*** Opening Given entries ***

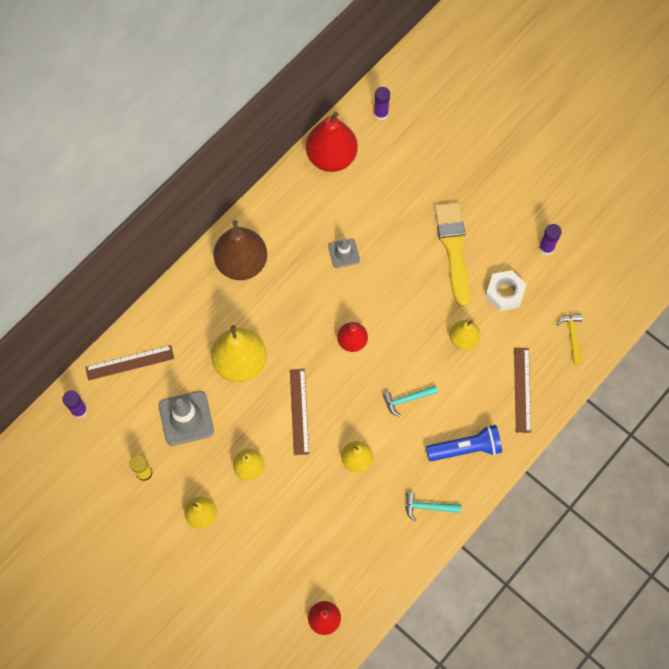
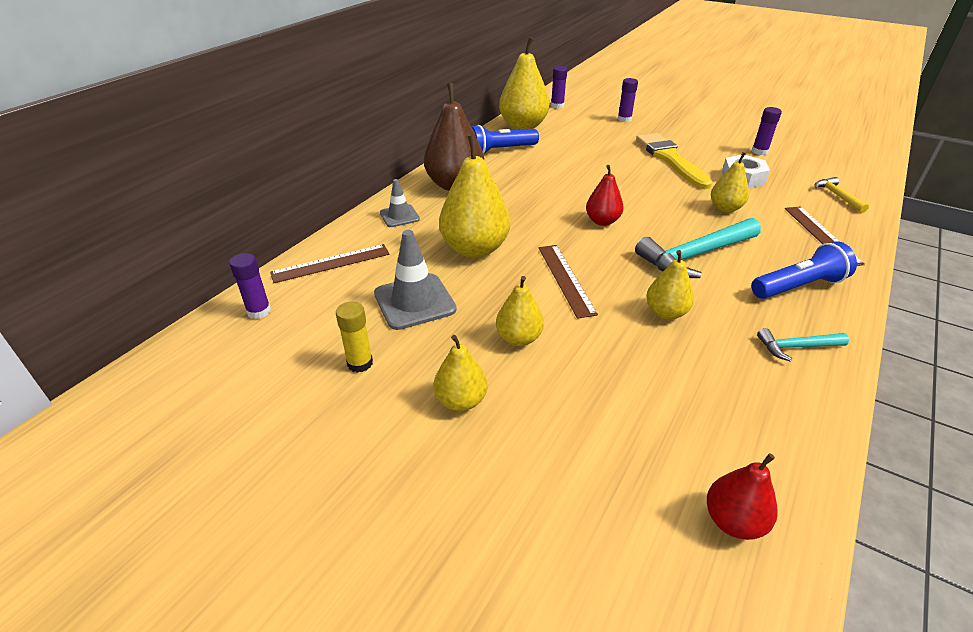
camera: 10 degrees left, 30 degrees down
(296, 206) = (500, 151): none -> blue flashlight
(331, 157) = (523, 126): red pear -> yellow pear
(344, 253) = (561, 170): grey traffic cone -> grey traffic cone (399, 216)
(407, 399) = (694, 255): turquoise hammer -> turquoise hammer, size x1.94
(441, 158) = (624, 119): none -> purple glue stick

*** Closing Given entries ***

*About this exercise*
Report every line in the data that holds "none", copying each one.

*Result for this task*
(296, 206) = (500, 151): none -> blue flashlight
(441, 158) = (624, 119): none -> purple glue stick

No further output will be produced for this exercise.